Exercise instructions = Restate each of the lines below word for word and drop every picture.

(Image change detection data)
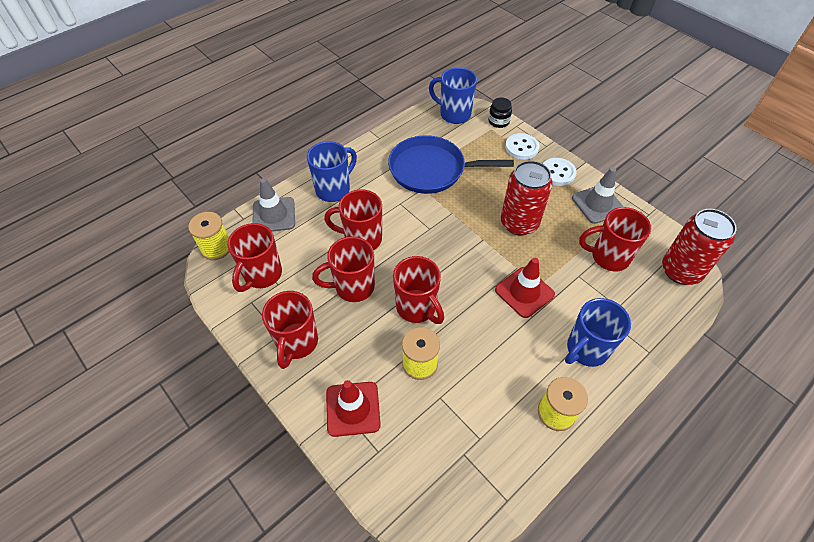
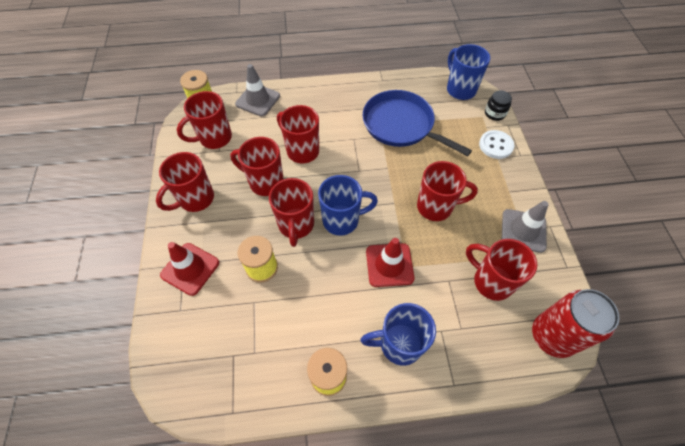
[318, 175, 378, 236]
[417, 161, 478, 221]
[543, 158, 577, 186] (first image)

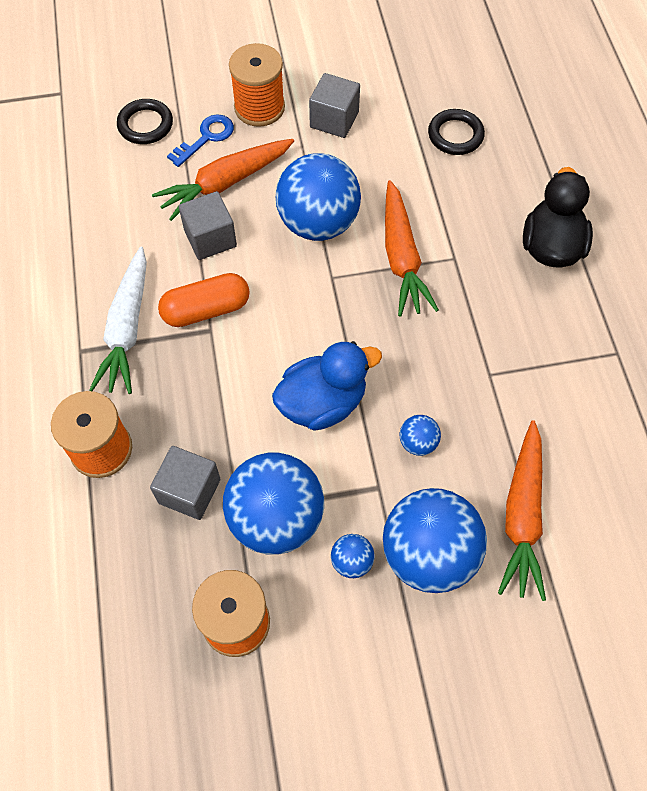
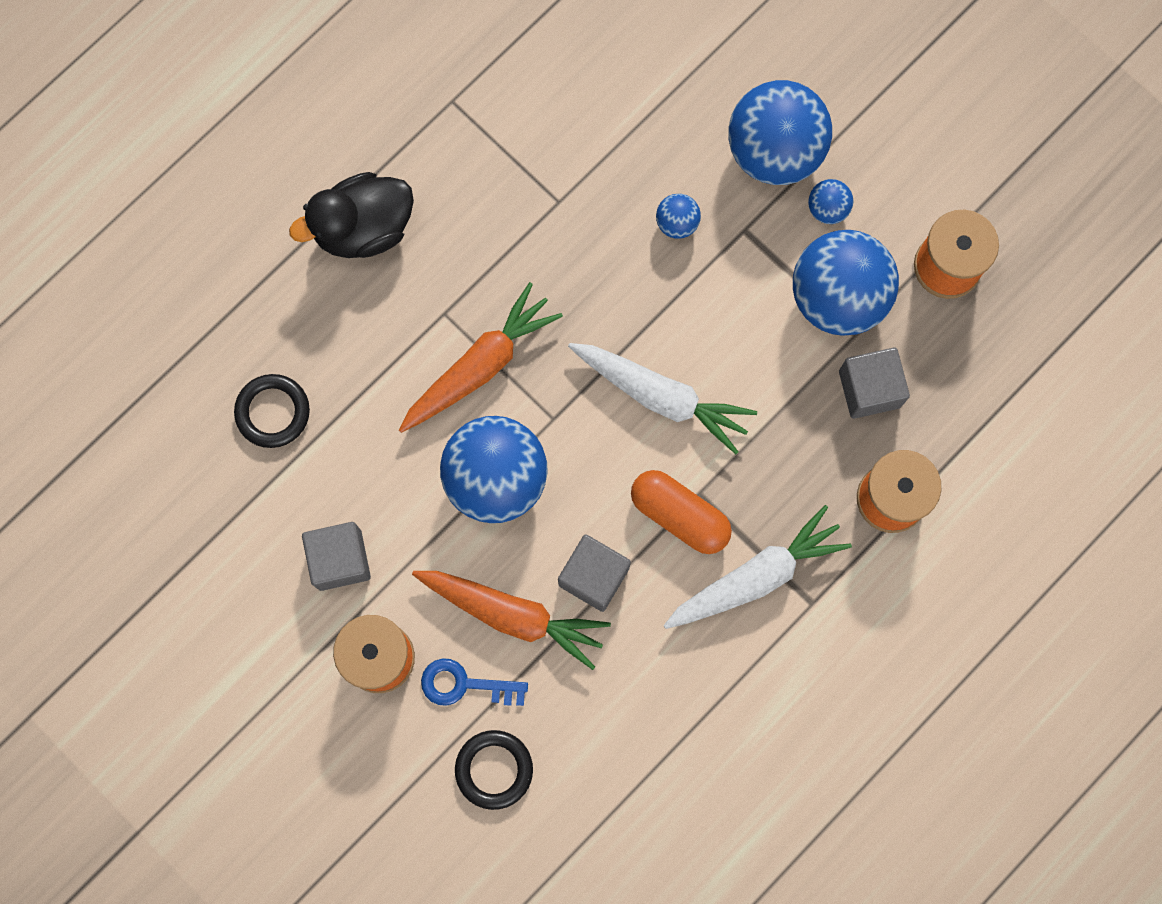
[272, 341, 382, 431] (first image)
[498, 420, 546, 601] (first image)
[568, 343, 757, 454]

Solution to this task =
[318, 175, 378, 236]
[417, 161, 478, 221]
[543, 158, 577, 186] (first image)

[272, 341, 382, 431] (first image)
[498, 420, 546, 601] (first image)
[568, 343, 757, 454]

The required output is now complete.